(Work to do)
Locate each line below that contains the string "shortInstrumentName", matching case exactly, and copy those lines.

(Input data)
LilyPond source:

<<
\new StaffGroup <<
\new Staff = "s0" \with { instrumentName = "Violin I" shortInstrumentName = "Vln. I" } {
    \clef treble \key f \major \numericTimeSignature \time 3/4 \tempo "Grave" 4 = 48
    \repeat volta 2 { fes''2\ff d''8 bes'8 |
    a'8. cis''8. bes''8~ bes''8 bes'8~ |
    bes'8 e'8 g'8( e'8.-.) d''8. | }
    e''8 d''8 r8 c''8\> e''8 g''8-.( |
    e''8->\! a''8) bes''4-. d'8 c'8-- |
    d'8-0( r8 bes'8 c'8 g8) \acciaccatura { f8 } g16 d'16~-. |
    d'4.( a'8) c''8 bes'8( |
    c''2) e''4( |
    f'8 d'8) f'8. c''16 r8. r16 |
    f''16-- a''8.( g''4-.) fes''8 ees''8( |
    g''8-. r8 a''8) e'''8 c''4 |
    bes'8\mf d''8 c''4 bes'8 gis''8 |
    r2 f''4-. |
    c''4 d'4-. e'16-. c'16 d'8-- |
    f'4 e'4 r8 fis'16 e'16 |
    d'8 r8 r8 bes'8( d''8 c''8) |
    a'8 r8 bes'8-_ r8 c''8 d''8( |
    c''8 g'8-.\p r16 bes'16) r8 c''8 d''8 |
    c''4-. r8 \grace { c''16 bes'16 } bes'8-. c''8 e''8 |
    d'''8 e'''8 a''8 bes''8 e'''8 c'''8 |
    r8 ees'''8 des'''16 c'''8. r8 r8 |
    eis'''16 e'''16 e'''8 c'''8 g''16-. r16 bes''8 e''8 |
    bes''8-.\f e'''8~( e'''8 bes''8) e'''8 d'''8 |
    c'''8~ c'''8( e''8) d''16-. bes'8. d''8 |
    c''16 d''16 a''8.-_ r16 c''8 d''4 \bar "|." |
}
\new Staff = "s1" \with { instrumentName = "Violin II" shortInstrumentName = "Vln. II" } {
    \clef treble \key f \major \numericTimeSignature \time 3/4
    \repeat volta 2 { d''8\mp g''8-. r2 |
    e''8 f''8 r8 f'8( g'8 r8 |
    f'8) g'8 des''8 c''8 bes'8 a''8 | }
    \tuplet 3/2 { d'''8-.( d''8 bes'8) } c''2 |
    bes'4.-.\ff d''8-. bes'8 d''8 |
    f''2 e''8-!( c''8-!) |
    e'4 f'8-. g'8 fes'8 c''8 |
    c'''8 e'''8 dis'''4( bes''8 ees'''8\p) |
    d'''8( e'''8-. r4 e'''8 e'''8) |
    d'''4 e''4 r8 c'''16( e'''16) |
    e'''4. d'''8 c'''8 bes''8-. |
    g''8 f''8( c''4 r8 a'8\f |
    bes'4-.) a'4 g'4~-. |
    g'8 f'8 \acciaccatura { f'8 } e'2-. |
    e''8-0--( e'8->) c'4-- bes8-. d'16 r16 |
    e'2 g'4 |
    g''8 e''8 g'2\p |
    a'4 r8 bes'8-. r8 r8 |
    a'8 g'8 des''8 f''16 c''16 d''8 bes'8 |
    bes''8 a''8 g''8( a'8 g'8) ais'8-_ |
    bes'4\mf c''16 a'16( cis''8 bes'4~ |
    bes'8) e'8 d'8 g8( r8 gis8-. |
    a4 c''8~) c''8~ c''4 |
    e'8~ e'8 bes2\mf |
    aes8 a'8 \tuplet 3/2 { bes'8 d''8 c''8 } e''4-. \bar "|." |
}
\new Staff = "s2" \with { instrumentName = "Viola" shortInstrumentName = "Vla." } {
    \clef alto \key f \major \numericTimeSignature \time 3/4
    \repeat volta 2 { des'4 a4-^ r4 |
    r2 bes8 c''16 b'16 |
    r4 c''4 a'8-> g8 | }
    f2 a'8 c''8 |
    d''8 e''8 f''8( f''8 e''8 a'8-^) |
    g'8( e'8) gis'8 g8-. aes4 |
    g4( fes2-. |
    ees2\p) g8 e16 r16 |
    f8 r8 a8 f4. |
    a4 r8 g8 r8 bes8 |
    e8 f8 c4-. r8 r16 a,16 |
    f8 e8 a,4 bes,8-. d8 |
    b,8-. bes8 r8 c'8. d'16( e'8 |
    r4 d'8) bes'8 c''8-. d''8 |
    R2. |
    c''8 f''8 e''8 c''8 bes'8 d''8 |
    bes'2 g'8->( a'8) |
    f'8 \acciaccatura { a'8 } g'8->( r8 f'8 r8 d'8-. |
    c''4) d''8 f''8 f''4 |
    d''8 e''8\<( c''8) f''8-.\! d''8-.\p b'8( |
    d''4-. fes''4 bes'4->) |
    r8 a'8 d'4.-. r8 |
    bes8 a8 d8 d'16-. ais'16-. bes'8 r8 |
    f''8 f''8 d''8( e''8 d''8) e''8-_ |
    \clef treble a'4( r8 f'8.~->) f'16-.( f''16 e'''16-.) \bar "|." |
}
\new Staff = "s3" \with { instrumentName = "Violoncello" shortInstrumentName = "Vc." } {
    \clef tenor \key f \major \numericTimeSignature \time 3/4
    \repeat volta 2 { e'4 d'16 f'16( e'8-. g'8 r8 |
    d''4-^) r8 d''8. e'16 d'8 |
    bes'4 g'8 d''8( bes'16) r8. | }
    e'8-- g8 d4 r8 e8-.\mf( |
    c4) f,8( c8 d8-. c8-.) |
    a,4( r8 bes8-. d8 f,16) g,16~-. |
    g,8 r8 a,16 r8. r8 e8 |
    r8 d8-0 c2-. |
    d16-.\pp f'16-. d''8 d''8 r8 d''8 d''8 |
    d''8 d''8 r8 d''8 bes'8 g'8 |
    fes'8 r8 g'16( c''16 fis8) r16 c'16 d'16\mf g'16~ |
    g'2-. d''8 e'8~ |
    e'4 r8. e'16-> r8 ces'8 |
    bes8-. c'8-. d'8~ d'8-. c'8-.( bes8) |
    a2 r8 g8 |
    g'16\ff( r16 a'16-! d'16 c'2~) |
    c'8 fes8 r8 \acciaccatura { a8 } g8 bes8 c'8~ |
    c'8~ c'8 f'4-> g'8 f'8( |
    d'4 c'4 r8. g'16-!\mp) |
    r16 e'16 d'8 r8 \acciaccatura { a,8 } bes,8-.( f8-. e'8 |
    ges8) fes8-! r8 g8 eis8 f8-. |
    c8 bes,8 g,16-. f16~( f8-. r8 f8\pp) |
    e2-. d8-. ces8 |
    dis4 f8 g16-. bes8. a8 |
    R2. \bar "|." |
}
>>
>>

(Completed task)
\new Staff = "s0" \with { instrumentName = "Violin I" shortInstrumentName = "Vln. I" } {
\new Staff = "s1" \with { instrumentName = "Violin II" shortInstrumentName = "Vln. II" } {
\new Staff = "s2" \with { instrumentName = "Viola" shortInstrumentName = "Vla." } {
\new Staff = "s3" \with { instrumentName = "Violoncello" shortInstrumentName = "Vc." } {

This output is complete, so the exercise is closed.